[[ SOURCE DATA, beginning ]]

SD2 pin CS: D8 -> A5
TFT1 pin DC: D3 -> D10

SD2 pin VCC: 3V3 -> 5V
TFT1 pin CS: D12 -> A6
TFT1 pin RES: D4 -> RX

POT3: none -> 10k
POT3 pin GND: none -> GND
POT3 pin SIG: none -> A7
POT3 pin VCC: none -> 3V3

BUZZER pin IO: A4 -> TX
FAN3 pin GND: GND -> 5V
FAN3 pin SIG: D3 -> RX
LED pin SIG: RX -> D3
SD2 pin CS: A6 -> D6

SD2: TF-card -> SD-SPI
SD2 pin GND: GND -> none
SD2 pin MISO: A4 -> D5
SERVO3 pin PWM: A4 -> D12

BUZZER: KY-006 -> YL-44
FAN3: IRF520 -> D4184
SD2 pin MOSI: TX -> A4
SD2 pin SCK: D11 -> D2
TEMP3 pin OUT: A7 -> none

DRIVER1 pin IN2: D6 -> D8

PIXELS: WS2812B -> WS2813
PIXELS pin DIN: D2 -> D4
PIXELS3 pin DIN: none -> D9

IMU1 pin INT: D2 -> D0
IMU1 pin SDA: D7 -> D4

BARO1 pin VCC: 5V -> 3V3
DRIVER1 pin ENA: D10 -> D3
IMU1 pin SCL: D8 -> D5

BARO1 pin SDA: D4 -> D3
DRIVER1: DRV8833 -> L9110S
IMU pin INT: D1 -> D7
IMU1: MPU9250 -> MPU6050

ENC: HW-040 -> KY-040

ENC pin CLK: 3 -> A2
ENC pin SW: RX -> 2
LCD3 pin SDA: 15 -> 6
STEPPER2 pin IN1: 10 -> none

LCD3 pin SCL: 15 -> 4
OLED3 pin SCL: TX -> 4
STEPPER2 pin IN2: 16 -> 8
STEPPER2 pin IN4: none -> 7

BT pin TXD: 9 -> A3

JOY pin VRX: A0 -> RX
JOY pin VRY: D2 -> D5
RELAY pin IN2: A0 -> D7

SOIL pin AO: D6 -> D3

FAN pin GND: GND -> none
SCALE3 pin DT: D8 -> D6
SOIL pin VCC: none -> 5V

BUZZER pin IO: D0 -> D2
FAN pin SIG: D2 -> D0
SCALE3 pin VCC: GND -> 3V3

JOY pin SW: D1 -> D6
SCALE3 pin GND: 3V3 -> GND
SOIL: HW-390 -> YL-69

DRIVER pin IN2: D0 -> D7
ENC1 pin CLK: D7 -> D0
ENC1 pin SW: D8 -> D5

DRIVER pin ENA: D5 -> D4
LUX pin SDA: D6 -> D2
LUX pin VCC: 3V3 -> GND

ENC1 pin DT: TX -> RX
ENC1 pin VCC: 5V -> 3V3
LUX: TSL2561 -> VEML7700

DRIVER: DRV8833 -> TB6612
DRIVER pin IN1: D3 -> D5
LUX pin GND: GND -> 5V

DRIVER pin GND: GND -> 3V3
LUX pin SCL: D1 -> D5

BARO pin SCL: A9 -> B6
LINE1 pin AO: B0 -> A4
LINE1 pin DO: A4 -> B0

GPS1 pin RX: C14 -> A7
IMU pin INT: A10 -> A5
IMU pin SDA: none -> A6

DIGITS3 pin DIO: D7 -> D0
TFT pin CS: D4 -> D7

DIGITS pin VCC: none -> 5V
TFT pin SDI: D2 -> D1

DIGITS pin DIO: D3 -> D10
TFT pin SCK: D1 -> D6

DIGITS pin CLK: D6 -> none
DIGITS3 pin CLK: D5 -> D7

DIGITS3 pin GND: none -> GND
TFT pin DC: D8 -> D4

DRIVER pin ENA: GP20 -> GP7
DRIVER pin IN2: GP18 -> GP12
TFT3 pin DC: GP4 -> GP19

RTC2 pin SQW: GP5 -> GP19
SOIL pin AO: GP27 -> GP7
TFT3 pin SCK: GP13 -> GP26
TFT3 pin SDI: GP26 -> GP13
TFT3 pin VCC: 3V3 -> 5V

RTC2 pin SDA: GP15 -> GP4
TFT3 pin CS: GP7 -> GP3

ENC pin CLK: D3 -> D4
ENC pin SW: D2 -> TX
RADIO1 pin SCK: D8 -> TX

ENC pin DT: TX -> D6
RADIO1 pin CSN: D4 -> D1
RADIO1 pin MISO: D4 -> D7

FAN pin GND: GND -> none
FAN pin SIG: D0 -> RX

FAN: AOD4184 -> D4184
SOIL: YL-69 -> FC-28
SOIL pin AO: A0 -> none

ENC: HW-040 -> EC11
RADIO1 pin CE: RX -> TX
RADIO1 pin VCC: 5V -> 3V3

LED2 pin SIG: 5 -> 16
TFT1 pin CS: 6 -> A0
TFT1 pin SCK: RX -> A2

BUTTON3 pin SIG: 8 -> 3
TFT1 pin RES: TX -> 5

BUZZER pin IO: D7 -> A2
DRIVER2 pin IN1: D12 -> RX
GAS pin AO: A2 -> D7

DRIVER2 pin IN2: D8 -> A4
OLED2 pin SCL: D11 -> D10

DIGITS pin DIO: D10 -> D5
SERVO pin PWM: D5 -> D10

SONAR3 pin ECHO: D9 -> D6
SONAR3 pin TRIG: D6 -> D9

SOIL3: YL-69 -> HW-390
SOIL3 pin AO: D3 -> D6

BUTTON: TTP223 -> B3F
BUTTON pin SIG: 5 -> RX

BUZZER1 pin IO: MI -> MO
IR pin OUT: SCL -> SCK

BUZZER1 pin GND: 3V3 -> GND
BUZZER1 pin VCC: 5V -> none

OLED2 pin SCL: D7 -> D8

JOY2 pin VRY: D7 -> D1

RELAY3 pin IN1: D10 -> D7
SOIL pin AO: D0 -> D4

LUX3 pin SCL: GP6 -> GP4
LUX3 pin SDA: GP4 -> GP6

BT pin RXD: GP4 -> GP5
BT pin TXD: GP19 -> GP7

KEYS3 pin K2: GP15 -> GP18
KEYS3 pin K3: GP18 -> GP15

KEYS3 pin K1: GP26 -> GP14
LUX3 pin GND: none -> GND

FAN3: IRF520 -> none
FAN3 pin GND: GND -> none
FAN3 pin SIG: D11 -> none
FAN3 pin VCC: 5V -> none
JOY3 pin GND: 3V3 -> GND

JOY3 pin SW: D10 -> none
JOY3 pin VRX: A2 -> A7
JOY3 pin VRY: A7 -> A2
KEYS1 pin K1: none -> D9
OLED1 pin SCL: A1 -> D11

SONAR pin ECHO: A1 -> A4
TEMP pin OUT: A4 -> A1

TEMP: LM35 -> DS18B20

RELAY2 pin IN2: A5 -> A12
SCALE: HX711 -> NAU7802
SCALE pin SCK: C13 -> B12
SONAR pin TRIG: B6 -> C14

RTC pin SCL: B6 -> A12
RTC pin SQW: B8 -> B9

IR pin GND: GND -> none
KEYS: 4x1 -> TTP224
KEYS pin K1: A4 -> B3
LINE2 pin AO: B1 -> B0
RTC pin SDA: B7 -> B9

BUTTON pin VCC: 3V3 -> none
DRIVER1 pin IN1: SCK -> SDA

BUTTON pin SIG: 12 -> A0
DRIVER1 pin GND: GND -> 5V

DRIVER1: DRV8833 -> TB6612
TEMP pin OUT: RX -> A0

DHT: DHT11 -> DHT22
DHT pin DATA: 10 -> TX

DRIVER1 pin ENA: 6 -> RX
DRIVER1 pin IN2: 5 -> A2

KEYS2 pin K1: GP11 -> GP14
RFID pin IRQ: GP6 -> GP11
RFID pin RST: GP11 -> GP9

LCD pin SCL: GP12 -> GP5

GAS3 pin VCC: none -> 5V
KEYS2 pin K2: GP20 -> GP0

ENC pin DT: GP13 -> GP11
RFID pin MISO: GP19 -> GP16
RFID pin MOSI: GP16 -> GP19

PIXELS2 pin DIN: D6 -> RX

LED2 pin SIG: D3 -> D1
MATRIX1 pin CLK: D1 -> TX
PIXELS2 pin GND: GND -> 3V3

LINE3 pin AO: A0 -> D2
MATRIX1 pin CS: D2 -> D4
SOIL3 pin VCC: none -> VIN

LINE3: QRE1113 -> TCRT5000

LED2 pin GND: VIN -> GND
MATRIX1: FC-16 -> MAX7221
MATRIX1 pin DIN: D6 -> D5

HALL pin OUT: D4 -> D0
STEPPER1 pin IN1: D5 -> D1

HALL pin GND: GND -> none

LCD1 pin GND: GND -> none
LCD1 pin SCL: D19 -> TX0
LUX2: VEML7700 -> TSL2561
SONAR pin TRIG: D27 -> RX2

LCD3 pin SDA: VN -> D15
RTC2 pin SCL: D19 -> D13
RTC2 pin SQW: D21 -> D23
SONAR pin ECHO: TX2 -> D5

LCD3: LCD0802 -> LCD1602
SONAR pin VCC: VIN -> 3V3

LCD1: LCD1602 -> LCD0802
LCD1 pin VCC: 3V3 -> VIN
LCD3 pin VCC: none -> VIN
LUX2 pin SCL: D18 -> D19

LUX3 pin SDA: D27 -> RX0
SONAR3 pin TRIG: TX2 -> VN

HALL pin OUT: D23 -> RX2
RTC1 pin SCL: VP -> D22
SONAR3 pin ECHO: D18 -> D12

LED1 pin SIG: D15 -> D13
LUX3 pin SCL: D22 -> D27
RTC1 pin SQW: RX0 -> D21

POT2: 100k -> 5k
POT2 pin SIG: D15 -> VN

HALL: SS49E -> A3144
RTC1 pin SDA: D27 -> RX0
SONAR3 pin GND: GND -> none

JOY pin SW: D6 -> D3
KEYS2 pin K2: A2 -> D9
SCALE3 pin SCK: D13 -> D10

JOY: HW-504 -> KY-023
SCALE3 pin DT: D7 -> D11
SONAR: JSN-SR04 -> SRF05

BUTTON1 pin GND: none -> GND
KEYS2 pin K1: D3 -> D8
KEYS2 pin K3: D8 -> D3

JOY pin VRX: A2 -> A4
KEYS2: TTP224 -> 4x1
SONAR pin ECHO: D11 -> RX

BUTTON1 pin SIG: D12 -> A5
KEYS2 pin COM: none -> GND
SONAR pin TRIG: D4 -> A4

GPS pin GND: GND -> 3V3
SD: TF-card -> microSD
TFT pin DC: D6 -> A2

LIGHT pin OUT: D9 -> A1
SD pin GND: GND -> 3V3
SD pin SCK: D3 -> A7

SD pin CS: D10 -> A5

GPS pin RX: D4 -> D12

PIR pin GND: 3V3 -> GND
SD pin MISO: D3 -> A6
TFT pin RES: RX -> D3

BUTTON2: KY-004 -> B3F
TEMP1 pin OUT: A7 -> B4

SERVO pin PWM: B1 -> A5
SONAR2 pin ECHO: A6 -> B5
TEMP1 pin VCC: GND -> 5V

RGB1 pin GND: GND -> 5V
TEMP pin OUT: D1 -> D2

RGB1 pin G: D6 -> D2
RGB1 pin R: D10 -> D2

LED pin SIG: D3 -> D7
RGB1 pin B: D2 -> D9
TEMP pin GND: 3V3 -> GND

[[ SOURCE DATA, end ]]

EXERCISE AIM ▸ Every line in the data above that contains the word "RFID" should be copied.

YOUR SOLUTION ▸
RFID pin IRQ: GP6 -> GP11
RFID pin RST: GP11 -> GP9
RFID pin MISO: GP19 -> GP16
RFID pin MOSI: GP16 -> GP19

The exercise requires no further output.